WORK ORDER: Your task is to find every line of the data that holds the string "orange" and copy it.

GIVEN ENTRIES:
********
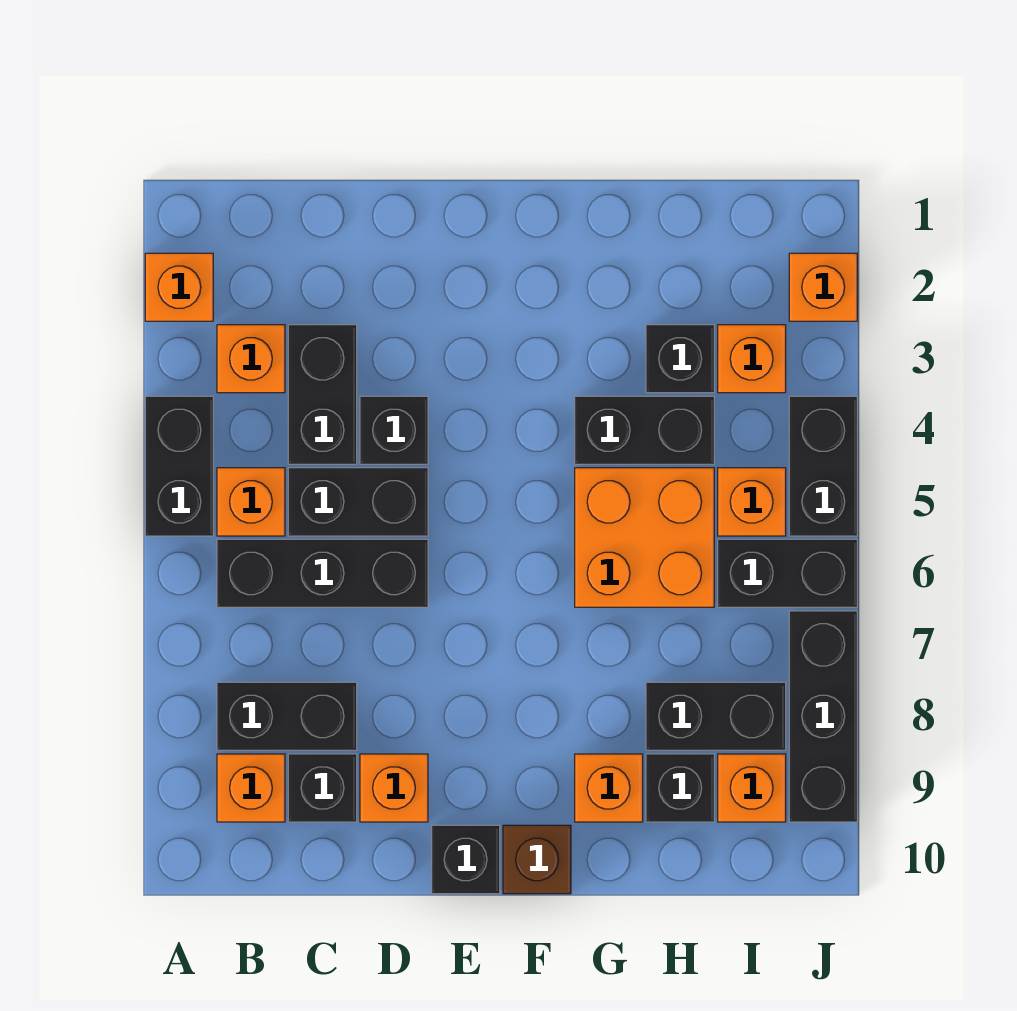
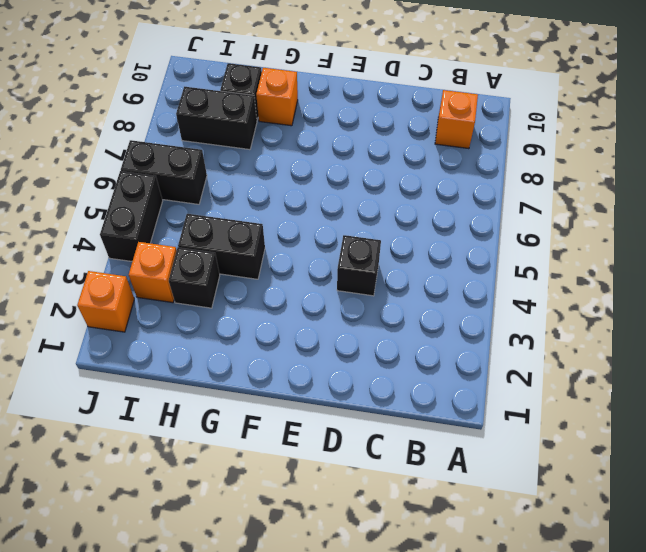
none -> orange brick A2 level 1
none -> black brick A4:A5 level 1
none -> orange brick B3 level 1

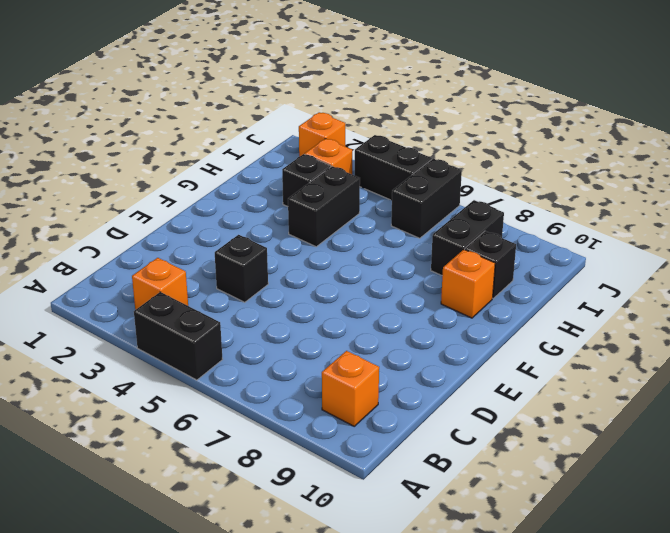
none -> orange brick A2 level 1
none -> orange brick B5 level 1
none -> black brick B6:D6 level 1

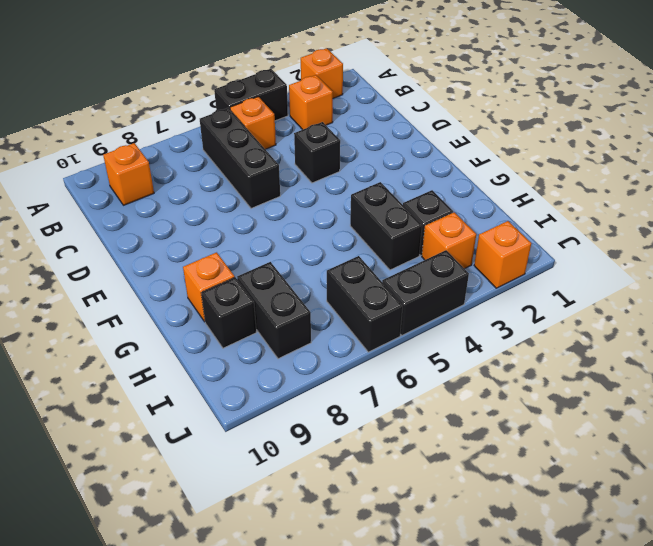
none -> black brick B8:C8 level 1
none -> black brick C3:C4 level 1
none -> black brick C5:D5 level 1

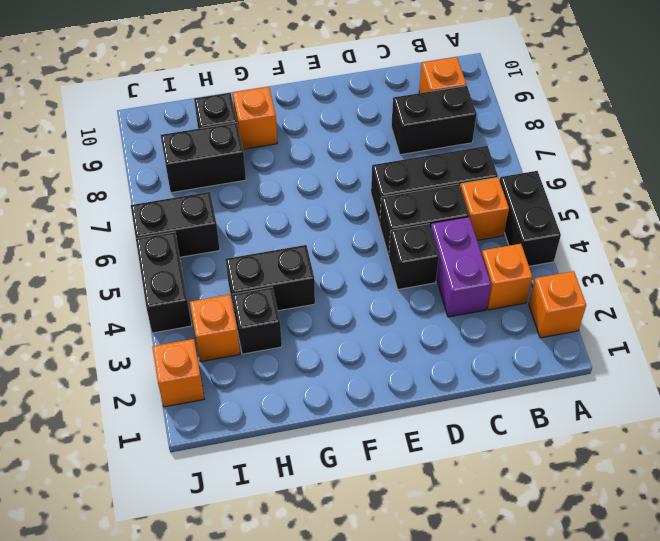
purple brick C3:C4 level 1 -> black brick C3:C4 level 1
none -> black brick C9 level 1
none -> orange brick D9 level 1
none -> black brick E10 level 1

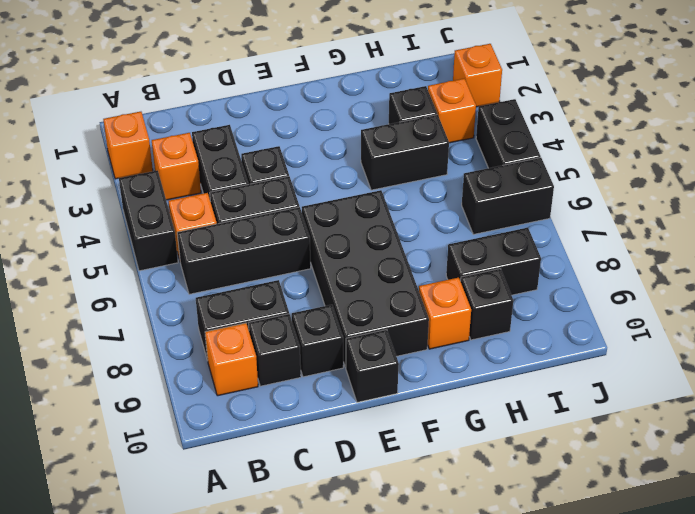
black brick D9 level 1 -> orange brick D9 level 1
black brick E6:F9 level 1 -> none
none -> brown brick F10 level 1
none -> orange brick G5:H6 level 1
none -> orange brick I5 level 1

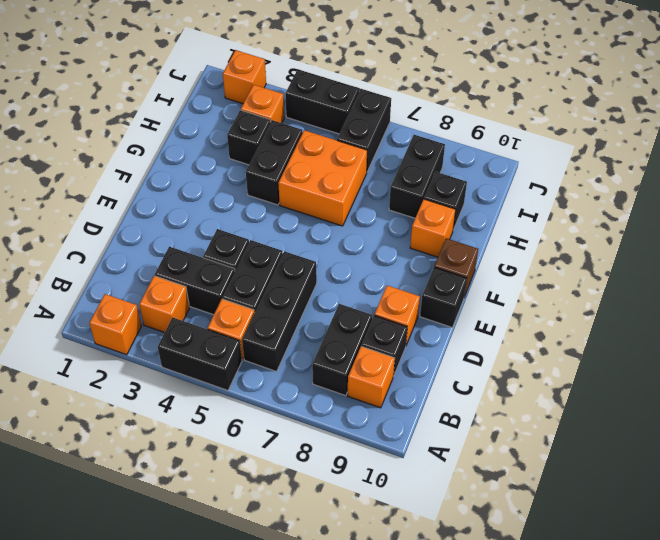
none -> orange brick I5 level 1
none -> orange brick I9 level 1
none -> black brick J7:J9 level 1

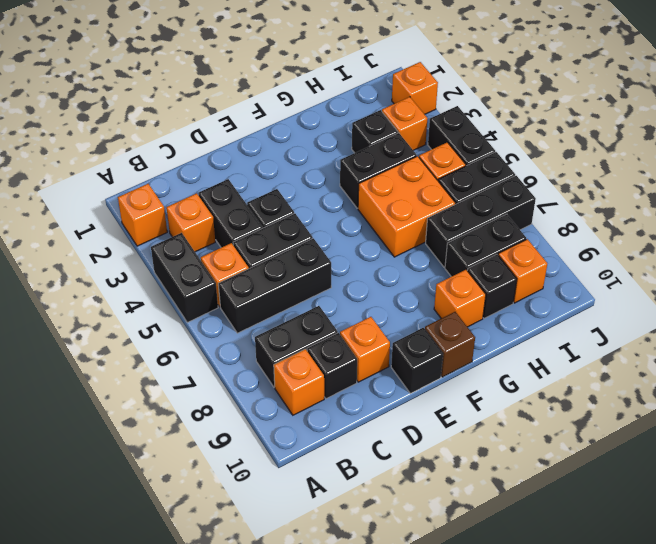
black brick H7:J7 level 1 -> black brick J7:J9 level 1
********
SOLVED EXERCISE:
none -> orange brick A2 level 1
none -> orange brick B3 level 1
none -> orange brick A2 level 1
none -> orange brick B5 level 1
none -> orange brick D9 level 1
black brick D9 level 1 -> orange brick D9 level 1
none -> orange brick G5:H6 level 1
none -> orange brick I5 level 1
none -> orange brick I5 level 1
none -> orange brick I9 level 1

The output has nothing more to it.